*** Records provided

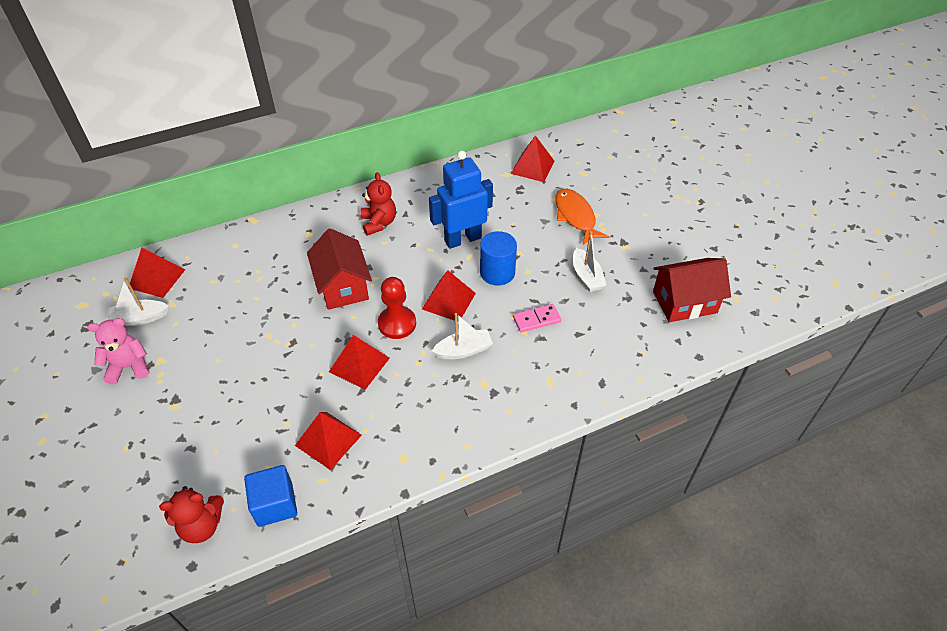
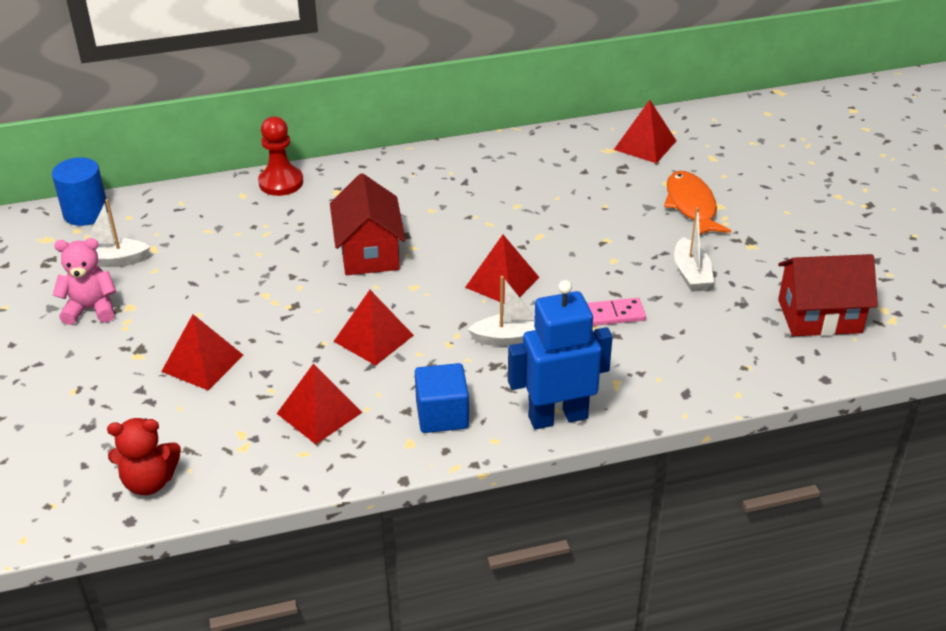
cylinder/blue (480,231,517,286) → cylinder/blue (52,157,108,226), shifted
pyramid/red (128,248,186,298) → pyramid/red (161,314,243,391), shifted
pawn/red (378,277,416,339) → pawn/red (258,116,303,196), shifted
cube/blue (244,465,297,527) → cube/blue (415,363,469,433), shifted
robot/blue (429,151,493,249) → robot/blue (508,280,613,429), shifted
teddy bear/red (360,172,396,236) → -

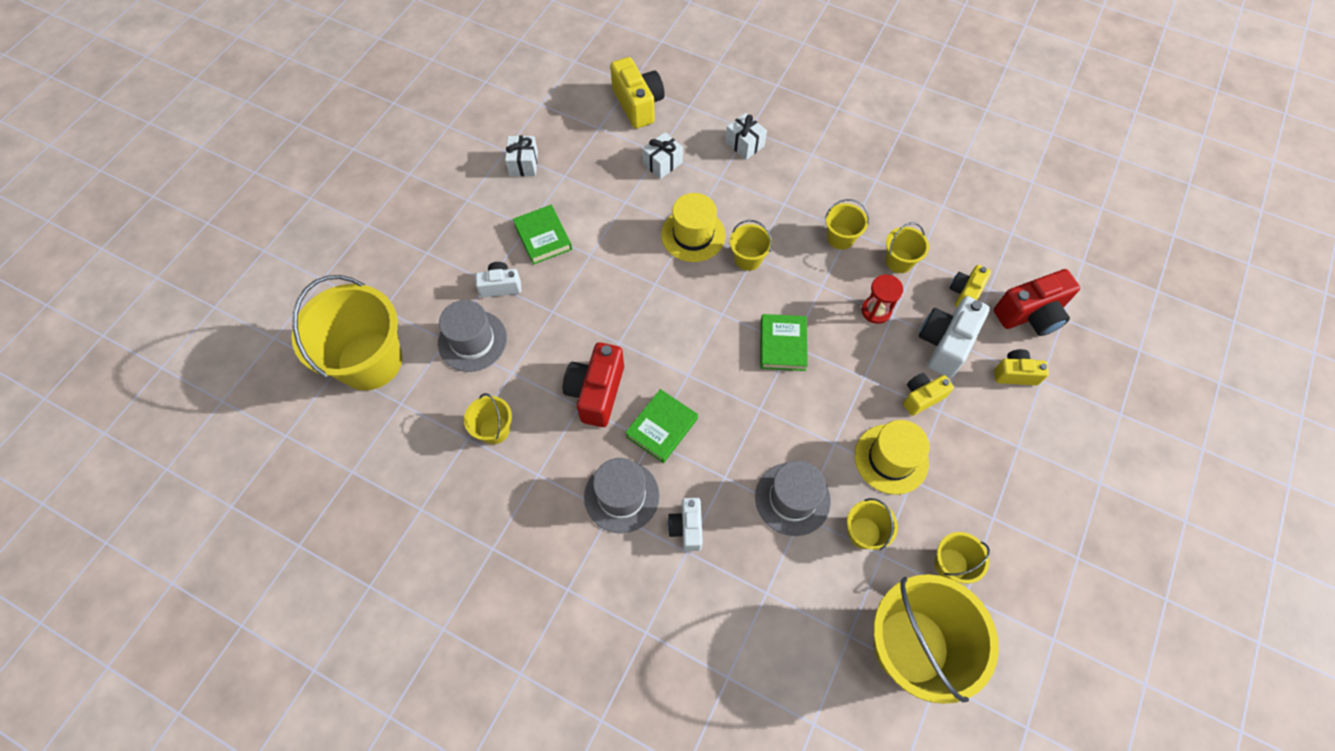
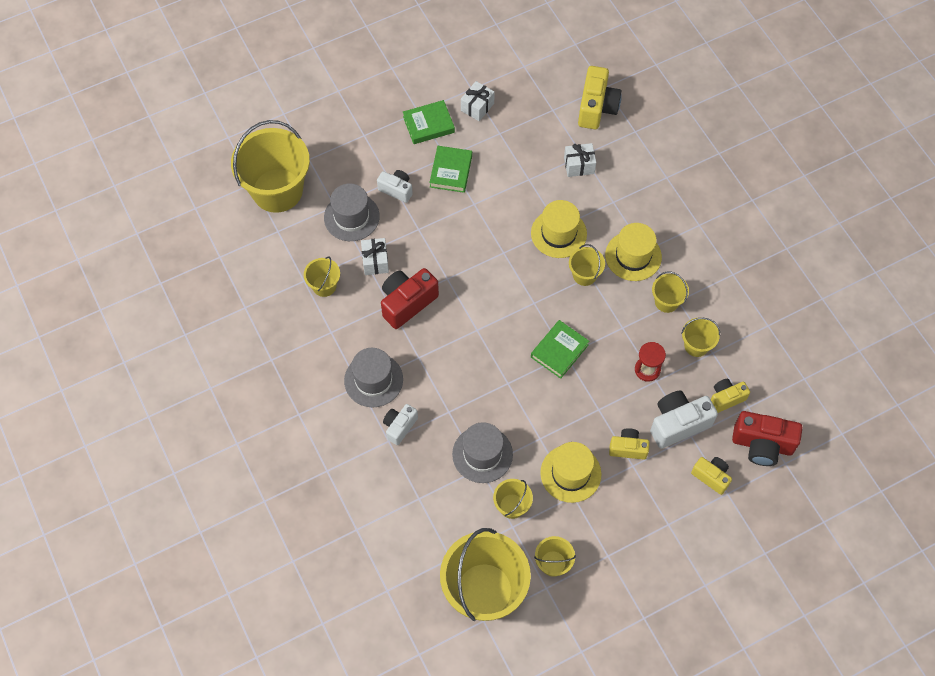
gift/white (725,113,767,160) → gift/white (361,238,389,275), shifted
book/green (625,389,698,463) → book/green (403,100,455,144), shifted
- → hat/yellow (605,223,662,281)

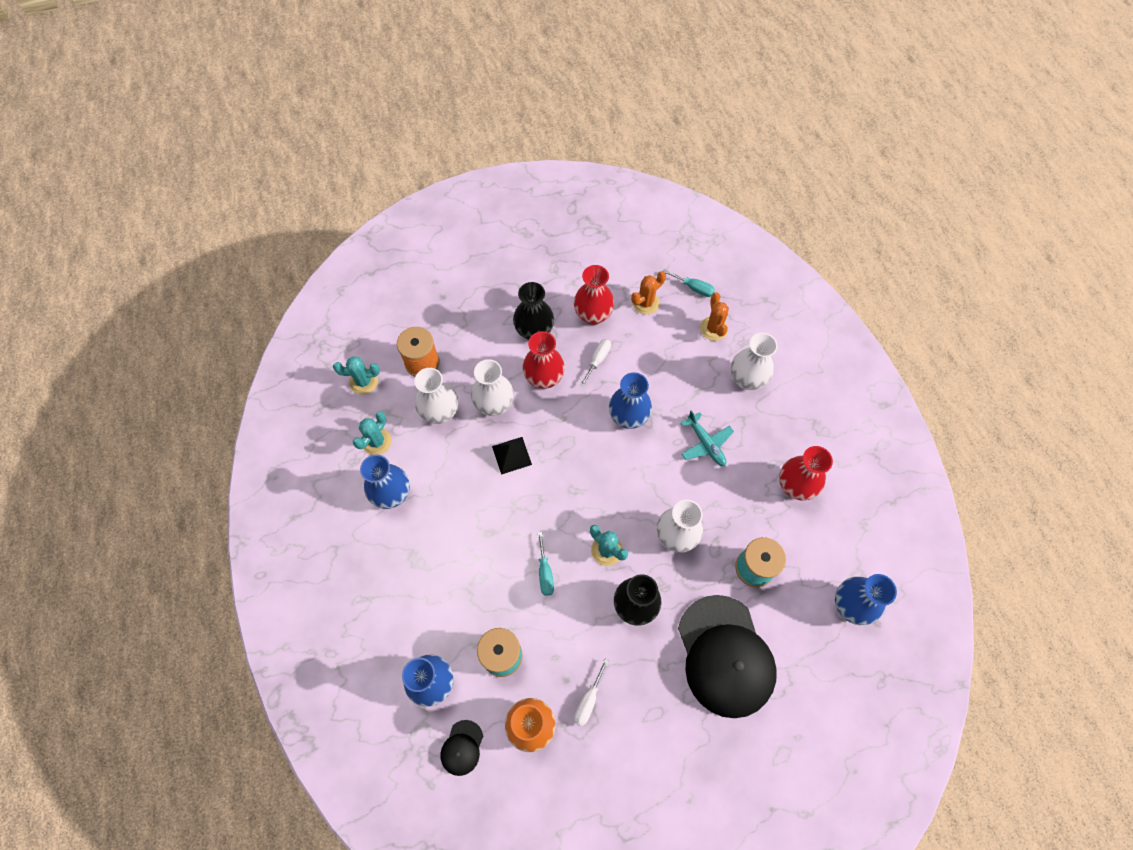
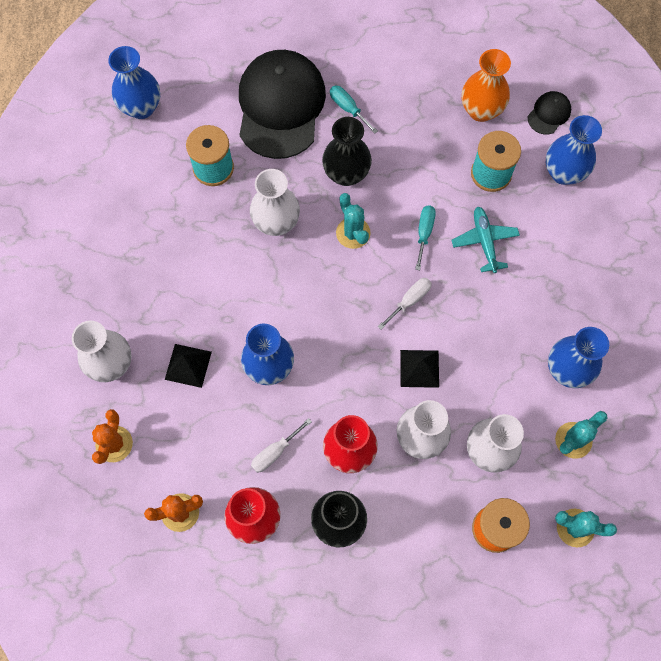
- → pyramid/black (165,344,212,388)
screwdriver/turquoise (663,269,715,297) → screwdriver/turquoise (330,85,378,134), shifted
screwdriver/white (574,659,609,726) → screwdriver/white (378,278,432,329), shifted
plane/turquoise (681,410,734,466) → plane/turquoise (452,207,520,273), shifted
vase/red (779,446,833,501) → -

******

◆ **Goal of the exercise**
Leaving the pictures out, output the material exactly as it appears.

◆ **Task response**
cylinder/blue (480,231,517,286) → cylinder/blue (52,157,108,226), shifted
pyramid/red (128,248,186,298) → pyramid/red (161,314,243,391), shifted
pawn/red (378,277,416,339) → pawn/red (258,116,303,196), shifted
cube/blue (244,465,297,527) → cube/blue (415,363,469,433), shifted
robot/blue (429,151,493,249) → robot/blue (508,280,613,429), shifted
teddy bear/red (360,172,396,236) → -

gift/white (725,113,767,160) → gift/white (361,238,389,275), shifted
book/green (625,389,698,463) → book/green (403,100,455,144), shifted
- → hat/yellow (605,223,662,281)

- → pyramid/black (165,344,212,388)
screwdriver/turquoise (663,269,715,297) → screwdriver/turquoise (330,85,378,134), shifted
screwdriver/white (574,659,609,726) → screwdriver/white (378,278,432,329), shifted
plane/turquoise (681,410,734,466) → plane/turquoise (452,207,520,273), shifted
vase/red (779,446,833,501) → -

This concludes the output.